DATA ▸
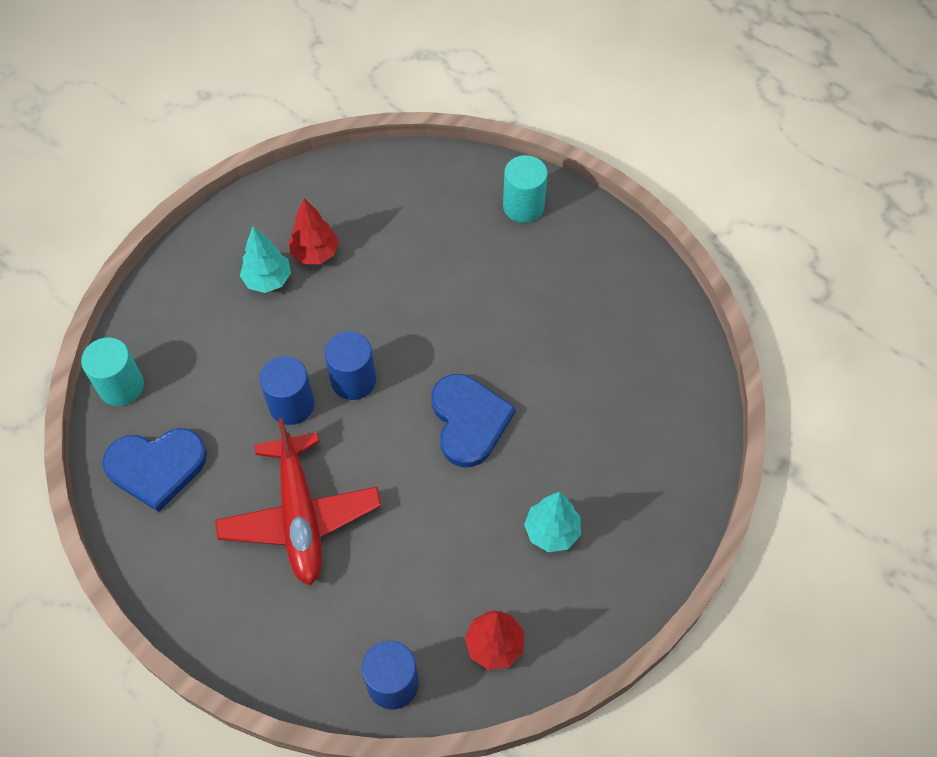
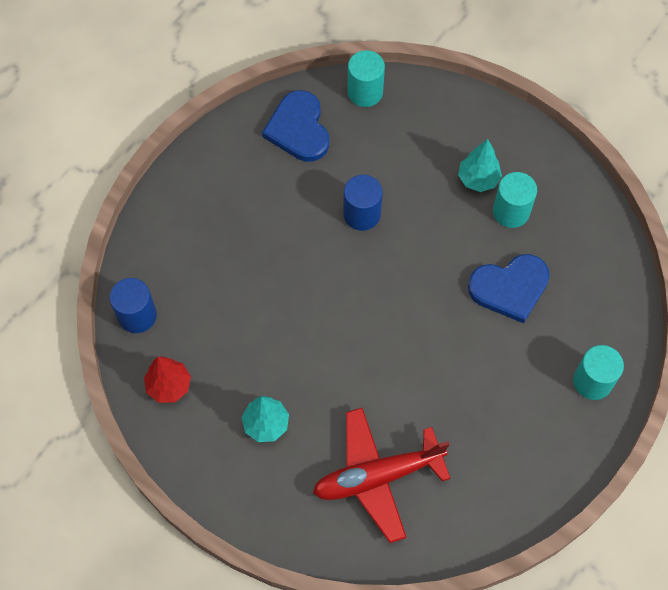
camera: 85 degrees right, 5 degrees up
(300, 516) = (266, 234): red plane -> red plane (377, 476)
(315, 253) = (511, 211): red tree -> turquoise cylinder
(353, 380) = (389, 257): blue cylinder -> none
(469, 421) = (361, 351): blue heart -> blue heart (510, 288)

TASK ITEM ▸ Extract, verbatim, the lines from the one containing "(300, 516) = (266, 234): red" through the last line of the listing above.

RESPONSE FOR THIS EXERCISE ▸
(300, 516) = (266, 234): red plane -> red plane (377, 476)
(315, 253) = (511, 211): red tree -> turquoise cylinder
(353, 380) = (389, 257): blue cylinder -> none
(469, 421) = (361, 351): blue heart -> blue heart (510, 288)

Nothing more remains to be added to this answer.